### [To do]
Return every line of the material below verbatim, leaving out any pictures.
═══ Record list ═══
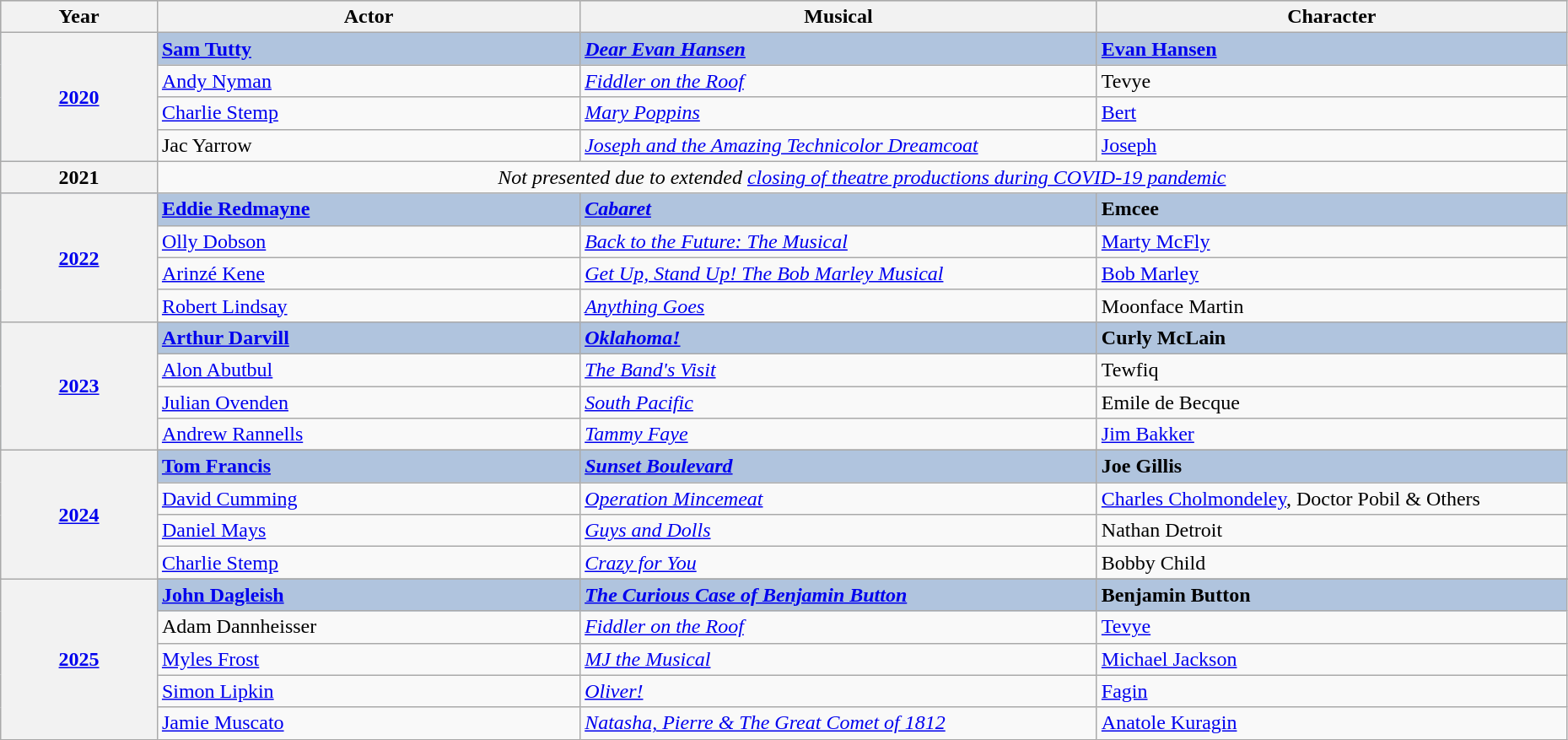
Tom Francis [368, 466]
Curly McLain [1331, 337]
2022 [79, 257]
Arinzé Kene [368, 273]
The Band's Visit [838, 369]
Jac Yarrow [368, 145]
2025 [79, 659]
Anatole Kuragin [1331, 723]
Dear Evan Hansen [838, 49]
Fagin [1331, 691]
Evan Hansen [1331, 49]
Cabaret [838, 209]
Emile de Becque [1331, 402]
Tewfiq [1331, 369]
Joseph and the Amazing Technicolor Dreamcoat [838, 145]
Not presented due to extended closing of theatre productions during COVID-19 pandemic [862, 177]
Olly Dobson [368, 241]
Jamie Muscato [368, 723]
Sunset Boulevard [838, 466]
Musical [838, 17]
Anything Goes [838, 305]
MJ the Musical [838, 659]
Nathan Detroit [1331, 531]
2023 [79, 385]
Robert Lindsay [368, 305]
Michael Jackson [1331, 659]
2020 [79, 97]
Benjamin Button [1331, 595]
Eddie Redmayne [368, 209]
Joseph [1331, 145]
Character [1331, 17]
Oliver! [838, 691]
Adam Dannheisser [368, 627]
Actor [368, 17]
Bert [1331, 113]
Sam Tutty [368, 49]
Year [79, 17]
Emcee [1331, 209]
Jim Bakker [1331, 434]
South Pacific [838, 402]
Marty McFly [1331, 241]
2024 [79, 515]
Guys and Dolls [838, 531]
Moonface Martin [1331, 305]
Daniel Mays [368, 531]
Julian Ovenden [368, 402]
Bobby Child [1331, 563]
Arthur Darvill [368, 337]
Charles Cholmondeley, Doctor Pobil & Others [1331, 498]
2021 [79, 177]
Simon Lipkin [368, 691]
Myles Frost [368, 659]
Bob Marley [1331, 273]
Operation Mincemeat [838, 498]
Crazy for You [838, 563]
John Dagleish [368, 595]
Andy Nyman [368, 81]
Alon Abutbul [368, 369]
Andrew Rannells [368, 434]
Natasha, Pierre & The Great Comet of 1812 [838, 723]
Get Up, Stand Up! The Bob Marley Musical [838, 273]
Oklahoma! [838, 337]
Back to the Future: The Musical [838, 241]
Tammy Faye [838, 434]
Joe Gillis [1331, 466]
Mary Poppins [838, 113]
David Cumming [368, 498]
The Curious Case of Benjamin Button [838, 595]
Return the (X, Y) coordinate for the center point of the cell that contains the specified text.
═══
### [Answer in full]
Tom Francis [368, 466]
Curly McLain [1331, 337]
2022 [79, 257]
Arinzé Kene [368, 273]
The Band's Visit [838, 369]
Jac Yarrow [368, 145]
2025 [79, 659]
Anatole Kuragin [1331, 723]
Dear Evan Hansen [838, 49]
Fagin [1331, 691]
Evan Hansen [1331, 49]
Cabaret [838, 209]
Emile de Becque [1331, 402]
Tewfiq [1331, 369]
Joseph and the Amazing Technicolor Dreamcoat [838, 145]
Not presented due to extended closing of theatre productions during COVID-19 pandemic [862, 177]
Olly Dobson [368, 241]
Jamie Muscato [368, 723]
Sunset Boulevard [838, 466]
Musical [838, 17]
Anything Goes [838, 305]
MJ the Musical [838, 659]
Nathan Detroit [1331, 531]
2023 [79, 385]
Robert Lindsay [368, 305]
Michael Jackson [1331, 659]
2020 [79, 97]
Benjamin Button [1331, 595]
Eddie Redmayne [368, 209]
Joseph [1331, 145]
Character [1331, 17]
Oliver! [838, 691]
Adam Dannheisser [368, 627]
Actor [368, 17]
Bert [1331, 113]
Sam Tutty [368, 49]
Year [79, 17]
Emcee [1331, 209]
Jim Bakker [1331, 434]
South Pacific [838, 402]
Marty McFly [1331, 241]
2024 [79, 515]
Guys and Dolls [838, 531]
Moonface Martin [1331, 305]
Daniel Mays [368, 531]
Julian Ovenden [368, 402]
Bobby Child [1331, 563]
Arthur Darvill [368, 337]
Charles Cholmondeley, Doctor Pobil & Others [1331, 498]
2021 [79, 177]
Simon Lipkin [368, 691]
Myles Frost [368, 659]
Bob Marley [1331, 273]
Operation Mincemeat [838, 498]
Crazy for You [838, 563]
John Dagleish [368, 595]
Andy Nyman [368, 81]
Alon Abutbul [368, 369]
Andrew Rannells [368, 434]
Natasha, Pierre & The Great Comet of 1812 [838, 723]
Get Up, Stand Up! The Bob Marley Musical [838, 273]
Oklahoma! [838, 337]
Back to the Future: The Musical [838, 241]
Tammy Faye [838, 434]
Joe Gillis [1331, 466]
Mary Poppins [838, 113]
David Cumming [368, 498]
The Curious Case of Benjamin Button [838, 595]
Return the (X, Y) coordinate for the center point of the cell that contains the specified text.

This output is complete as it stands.